WORK TO BE COMPLETED | Show, from the entries below, every line in which "button" appears.

PROVIDED RECORDS |
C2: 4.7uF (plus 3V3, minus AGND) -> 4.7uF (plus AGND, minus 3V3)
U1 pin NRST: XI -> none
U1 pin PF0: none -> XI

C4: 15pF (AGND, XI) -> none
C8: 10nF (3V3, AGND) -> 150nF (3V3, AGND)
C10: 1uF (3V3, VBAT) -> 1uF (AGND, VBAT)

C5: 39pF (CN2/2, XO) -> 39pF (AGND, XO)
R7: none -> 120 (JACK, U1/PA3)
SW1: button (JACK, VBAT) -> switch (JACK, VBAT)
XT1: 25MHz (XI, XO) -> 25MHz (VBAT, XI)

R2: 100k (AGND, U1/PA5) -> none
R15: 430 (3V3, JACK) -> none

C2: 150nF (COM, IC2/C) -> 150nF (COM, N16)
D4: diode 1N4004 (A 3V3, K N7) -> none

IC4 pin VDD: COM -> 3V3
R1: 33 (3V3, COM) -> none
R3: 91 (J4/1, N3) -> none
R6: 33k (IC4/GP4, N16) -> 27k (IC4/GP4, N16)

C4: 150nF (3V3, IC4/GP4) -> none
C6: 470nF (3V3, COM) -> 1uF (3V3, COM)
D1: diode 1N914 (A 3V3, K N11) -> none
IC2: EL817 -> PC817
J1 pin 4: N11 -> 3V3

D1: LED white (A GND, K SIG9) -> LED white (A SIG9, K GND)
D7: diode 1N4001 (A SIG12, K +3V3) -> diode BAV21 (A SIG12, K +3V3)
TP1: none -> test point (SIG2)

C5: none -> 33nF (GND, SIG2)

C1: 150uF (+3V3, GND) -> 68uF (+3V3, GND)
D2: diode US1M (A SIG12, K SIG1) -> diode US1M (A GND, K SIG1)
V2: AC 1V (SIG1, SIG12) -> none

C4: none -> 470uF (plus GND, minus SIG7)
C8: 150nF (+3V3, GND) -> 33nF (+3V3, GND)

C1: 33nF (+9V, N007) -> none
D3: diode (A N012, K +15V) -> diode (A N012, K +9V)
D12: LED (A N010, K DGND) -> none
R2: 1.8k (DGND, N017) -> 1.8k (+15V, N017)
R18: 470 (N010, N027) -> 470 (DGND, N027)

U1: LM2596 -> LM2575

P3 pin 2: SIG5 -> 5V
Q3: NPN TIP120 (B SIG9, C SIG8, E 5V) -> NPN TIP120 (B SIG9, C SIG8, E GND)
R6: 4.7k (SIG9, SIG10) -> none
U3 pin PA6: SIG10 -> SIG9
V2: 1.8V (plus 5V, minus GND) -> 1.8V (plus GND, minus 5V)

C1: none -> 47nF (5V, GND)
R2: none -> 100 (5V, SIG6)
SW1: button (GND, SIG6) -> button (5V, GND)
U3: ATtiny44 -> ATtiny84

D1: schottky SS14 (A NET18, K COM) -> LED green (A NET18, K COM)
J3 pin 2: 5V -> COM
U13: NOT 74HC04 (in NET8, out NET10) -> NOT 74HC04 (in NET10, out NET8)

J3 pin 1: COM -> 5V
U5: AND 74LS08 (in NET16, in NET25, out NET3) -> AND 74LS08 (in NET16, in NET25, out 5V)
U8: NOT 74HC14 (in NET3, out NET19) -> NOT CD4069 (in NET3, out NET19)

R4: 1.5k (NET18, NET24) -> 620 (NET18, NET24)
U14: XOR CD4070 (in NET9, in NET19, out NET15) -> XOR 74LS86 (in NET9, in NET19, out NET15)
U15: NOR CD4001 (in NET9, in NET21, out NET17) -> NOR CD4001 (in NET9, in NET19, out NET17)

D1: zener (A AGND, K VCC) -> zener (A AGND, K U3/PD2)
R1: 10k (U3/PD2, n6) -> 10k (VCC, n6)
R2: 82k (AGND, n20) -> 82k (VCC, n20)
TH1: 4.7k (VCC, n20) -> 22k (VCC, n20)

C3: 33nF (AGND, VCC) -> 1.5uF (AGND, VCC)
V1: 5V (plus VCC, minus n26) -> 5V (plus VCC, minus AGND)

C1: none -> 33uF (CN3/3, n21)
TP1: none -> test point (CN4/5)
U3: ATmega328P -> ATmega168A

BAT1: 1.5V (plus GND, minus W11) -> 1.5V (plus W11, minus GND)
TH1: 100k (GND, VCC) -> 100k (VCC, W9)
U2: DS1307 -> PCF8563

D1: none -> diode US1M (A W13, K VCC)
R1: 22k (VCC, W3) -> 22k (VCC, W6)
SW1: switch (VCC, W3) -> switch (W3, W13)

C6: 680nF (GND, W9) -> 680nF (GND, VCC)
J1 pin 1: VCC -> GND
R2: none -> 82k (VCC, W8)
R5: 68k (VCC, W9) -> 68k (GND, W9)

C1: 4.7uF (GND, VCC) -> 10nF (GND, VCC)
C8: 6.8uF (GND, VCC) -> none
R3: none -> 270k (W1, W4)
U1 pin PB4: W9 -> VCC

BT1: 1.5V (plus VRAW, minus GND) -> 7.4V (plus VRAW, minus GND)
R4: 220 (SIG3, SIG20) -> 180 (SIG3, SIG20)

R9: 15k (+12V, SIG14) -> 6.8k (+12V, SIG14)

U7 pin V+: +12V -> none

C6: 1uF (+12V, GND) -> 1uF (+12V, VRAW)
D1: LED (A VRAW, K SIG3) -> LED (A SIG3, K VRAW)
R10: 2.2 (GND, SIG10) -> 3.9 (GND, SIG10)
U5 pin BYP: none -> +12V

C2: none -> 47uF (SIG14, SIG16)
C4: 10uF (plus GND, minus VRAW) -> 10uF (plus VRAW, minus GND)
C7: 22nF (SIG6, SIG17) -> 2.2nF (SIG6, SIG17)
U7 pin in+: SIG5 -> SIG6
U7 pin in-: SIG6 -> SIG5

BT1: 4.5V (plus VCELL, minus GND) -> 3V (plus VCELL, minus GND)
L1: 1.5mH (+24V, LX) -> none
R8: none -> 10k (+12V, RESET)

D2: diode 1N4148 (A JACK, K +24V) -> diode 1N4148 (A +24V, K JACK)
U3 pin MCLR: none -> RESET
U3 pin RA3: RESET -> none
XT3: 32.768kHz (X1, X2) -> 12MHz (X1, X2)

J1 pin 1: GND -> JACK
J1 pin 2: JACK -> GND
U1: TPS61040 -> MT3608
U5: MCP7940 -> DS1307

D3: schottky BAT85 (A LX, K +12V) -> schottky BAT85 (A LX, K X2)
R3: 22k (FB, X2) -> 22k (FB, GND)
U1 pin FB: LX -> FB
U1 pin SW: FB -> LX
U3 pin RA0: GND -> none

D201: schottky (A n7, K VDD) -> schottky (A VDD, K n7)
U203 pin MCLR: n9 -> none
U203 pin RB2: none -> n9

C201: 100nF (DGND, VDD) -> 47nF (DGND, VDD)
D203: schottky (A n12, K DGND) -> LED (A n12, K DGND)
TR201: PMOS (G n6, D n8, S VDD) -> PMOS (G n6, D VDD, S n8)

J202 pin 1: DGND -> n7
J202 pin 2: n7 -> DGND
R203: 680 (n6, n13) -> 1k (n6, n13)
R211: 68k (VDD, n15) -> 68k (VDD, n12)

RESPONSE TO THE TASK |
SW1: button (JACK, VBAT) -> switch (JACK, VBAT)
SW1: button (GND, SIG6) -> button (5V, GND)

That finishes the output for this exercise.